TASK TO COMPLETE:
Present exactly, and only, the lines running from the line that contains "U203: HT7333 -> AMS1117-3.3" through the end of the entries below.
START RECORDS SUPPLIED
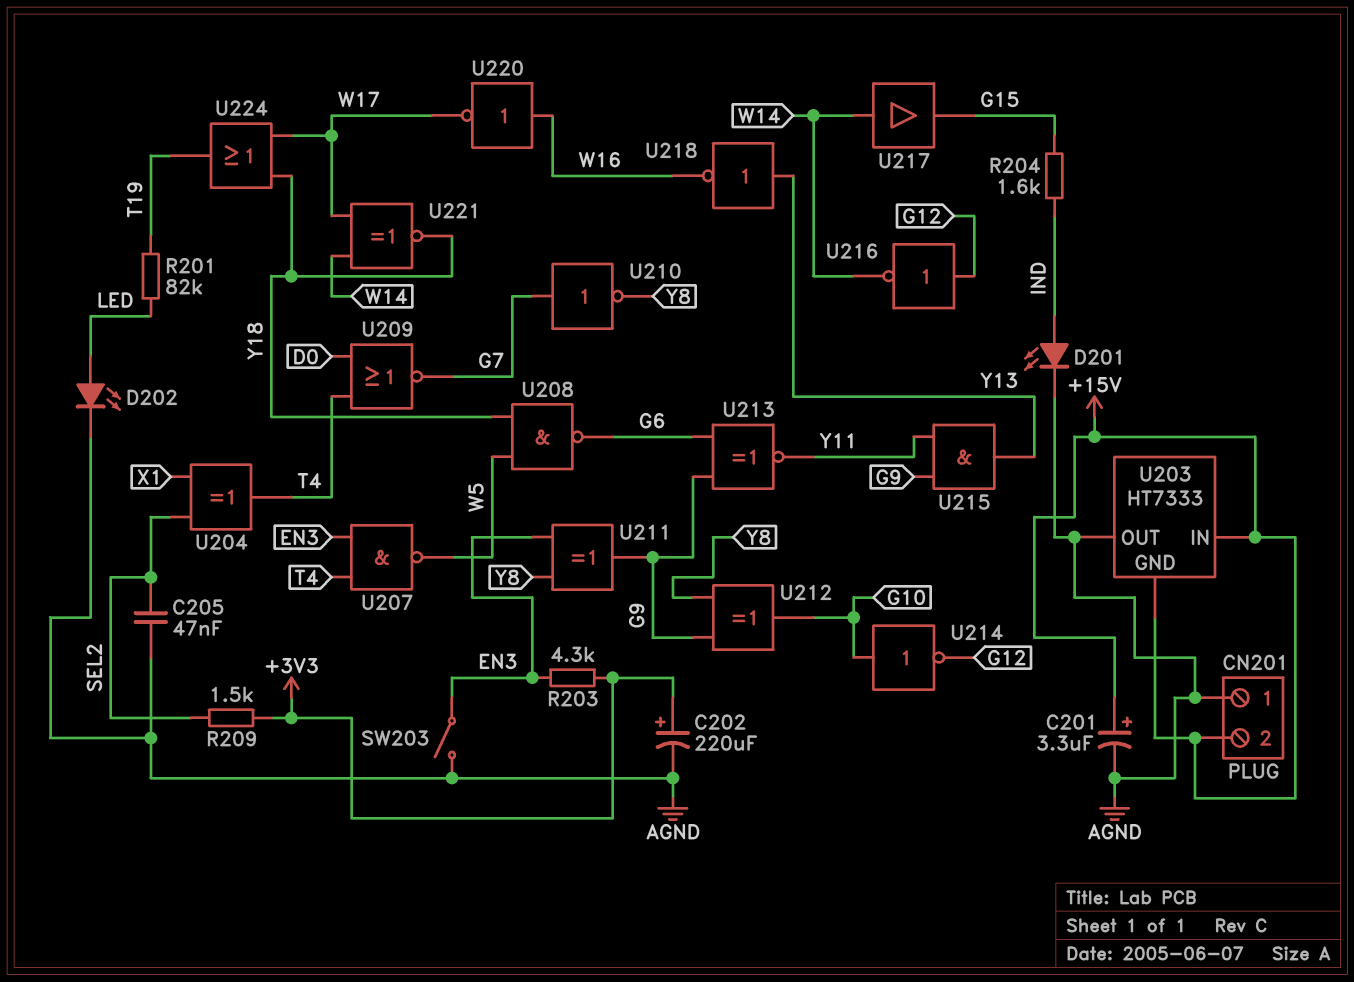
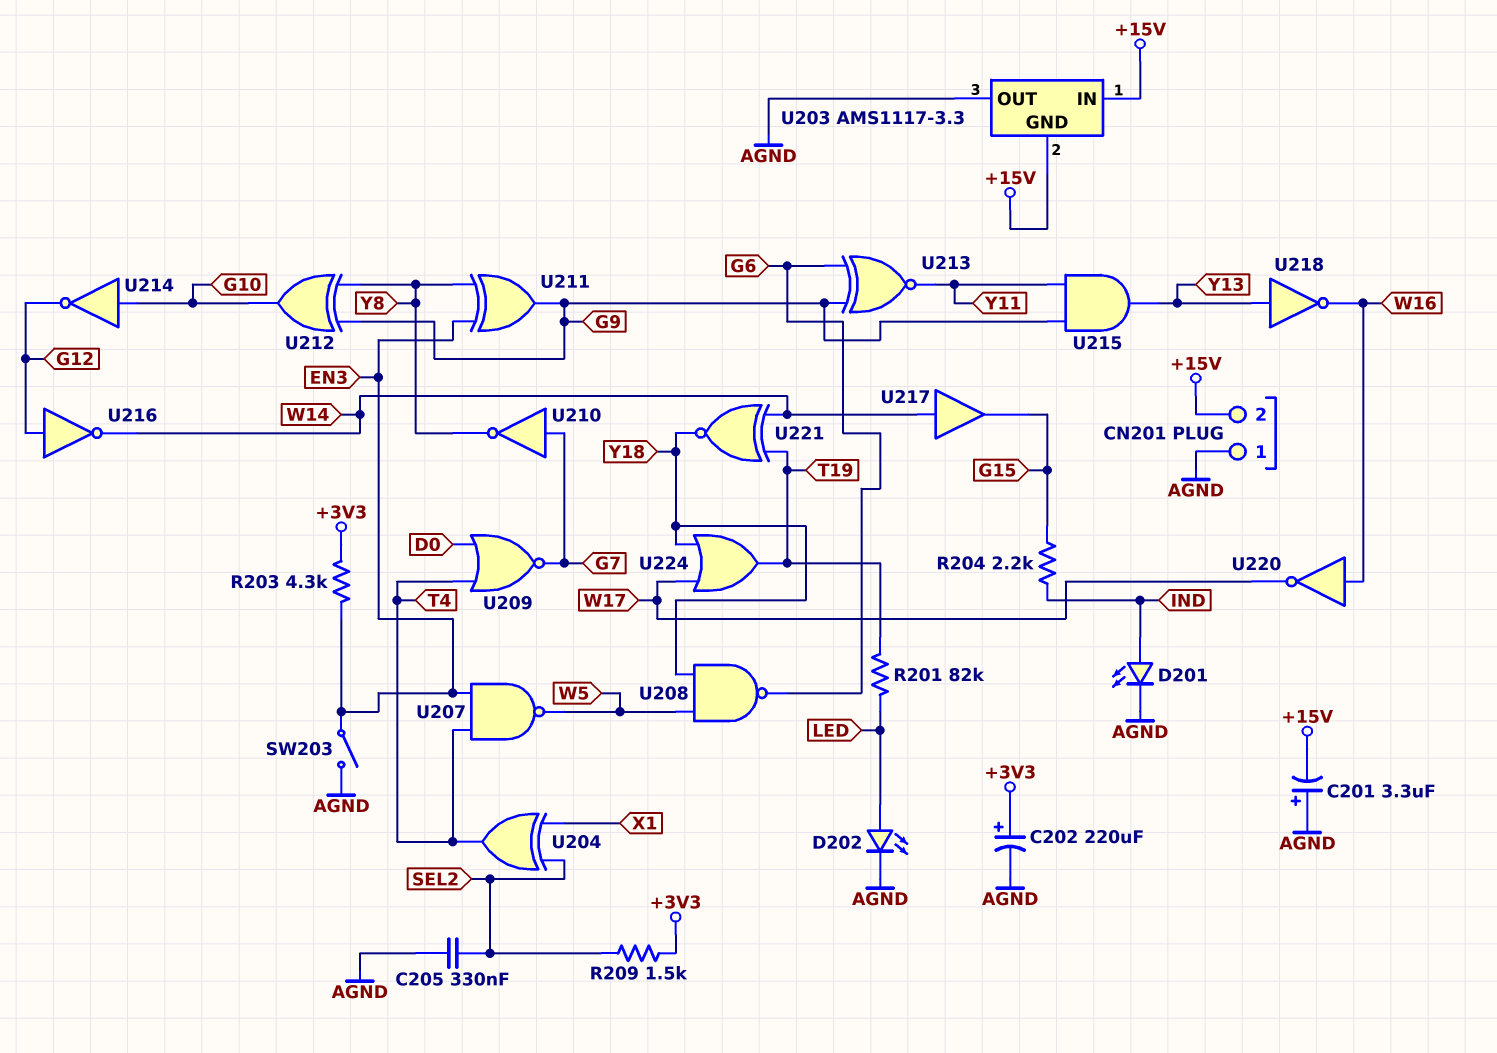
C201: 3.3uF (plus +15V, minus AGND) -> 3.3uF (plus AGND, minus +15V)
C205: 47nF (AGND, SEL2) -> 330nF (AGND, SEL2)
R204: 1.6k (G15, IND) -> 2.2k (G15, IND)
U203: HT7333 -> AMS1117-3.3
U221: XNOR (in W14, in W17, out Y18) -> XNOR (in T19, in W14, out Y18)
END RECORDS SUPPLIED
SOLVED EXERCISE:
U203: HT7333 -> AMS1117-3.3
U221: XNOR (in W14, in W17, out Y18) -> XNOR (in T19, in W14, out Y18)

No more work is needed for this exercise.